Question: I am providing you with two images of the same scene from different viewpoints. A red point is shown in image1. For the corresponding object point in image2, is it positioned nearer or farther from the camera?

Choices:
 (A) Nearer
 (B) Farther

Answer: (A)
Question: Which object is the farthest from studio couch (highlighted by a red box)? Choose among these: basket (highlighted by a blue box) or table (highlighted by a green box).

══════

- [WHAT IS ASKED]:
List, in full, each line from the entries above that contains the word "among".

- [THE RESULT]:
Question: Which object is the farthest from studio couch (highlighted by a red box)? Choose among these: basket (highlighted by a blue box) or table (highlighted by a green box).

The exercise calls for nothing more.